Data listing:
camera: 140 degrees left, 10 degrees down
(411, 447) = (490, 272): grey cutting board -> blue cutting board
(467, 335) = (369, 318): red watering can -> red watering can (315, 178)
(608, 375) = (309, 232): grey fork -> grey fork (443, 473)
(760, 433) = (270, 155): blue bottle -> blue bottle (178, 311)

--

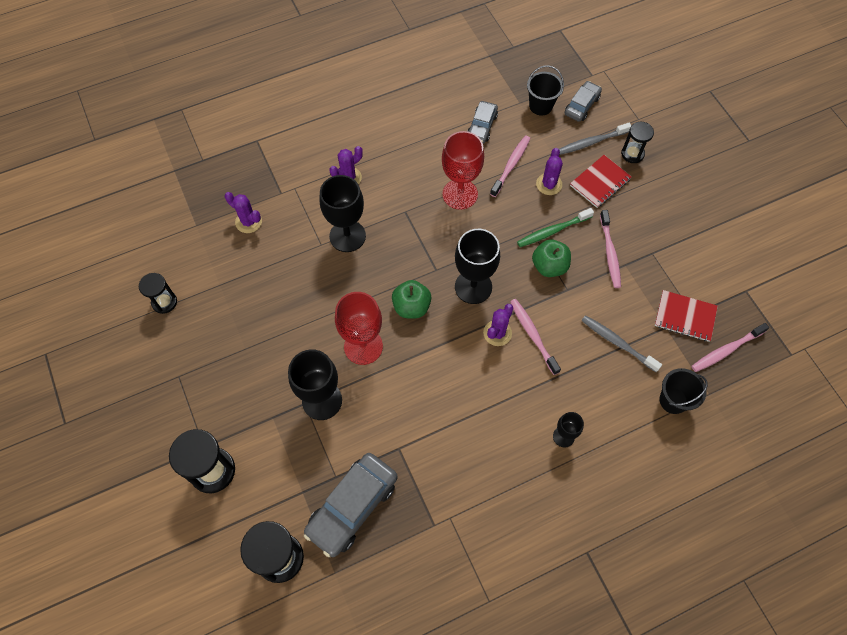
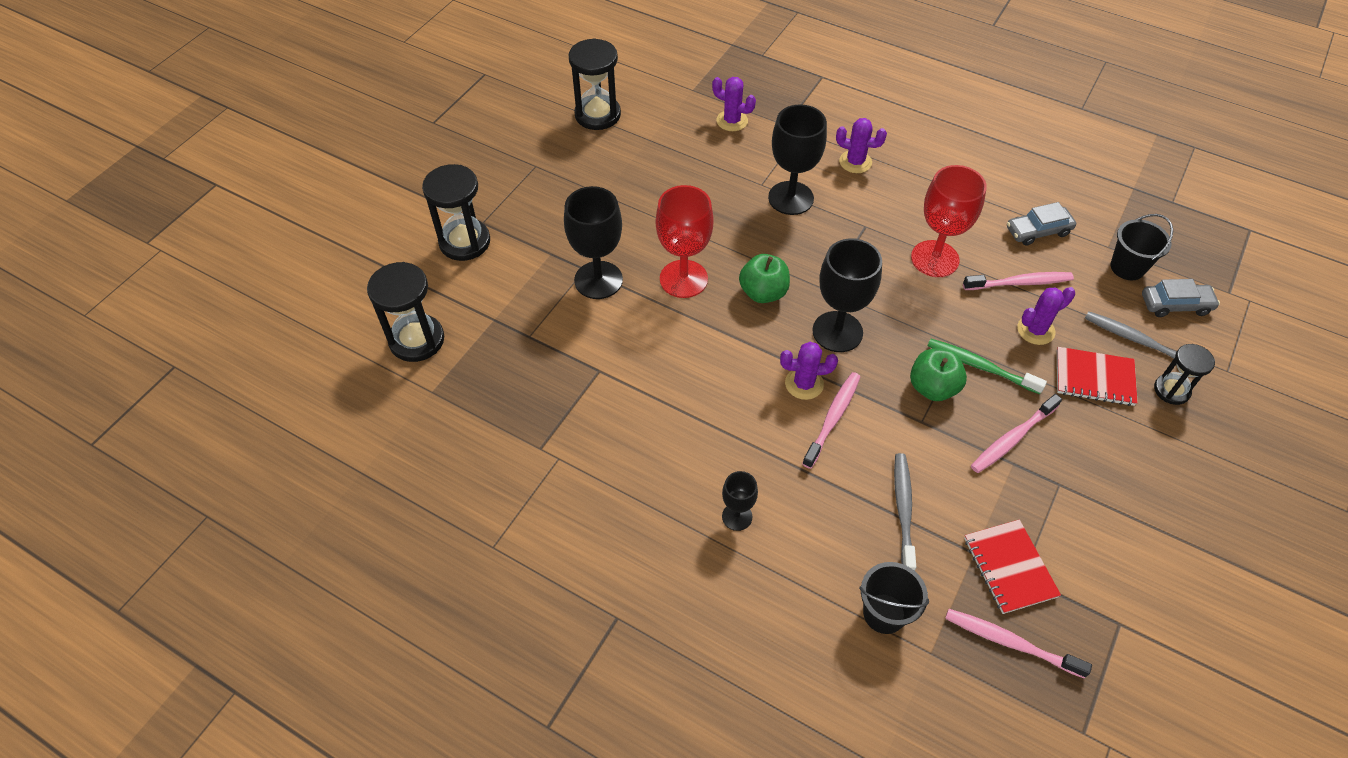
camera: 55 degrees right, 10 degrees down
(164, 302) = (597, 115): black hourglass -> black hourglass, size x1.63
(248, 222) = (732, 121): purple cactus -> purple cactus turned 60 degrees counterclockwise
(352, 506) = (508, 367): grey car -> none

What the exercise asks: Take the lines above from the one containing "(411, 447) = (490, 272): grey" to the one containing "(760, 433) = (270, 155): blue" and retype them exactly, both ends included, with nothing added.

Solution for this exercise:
(411, 447) = (490, 272): grey cutting board -> blue cutting board
(467, 335) = (369, 318): red watering can -> red watering can (315, 178)
(608, 375) = (309, 232): grey fork -> grey fork (443, 473)
(760, 433) = (270, 155): blue bottle -> blue bottle (178, 311)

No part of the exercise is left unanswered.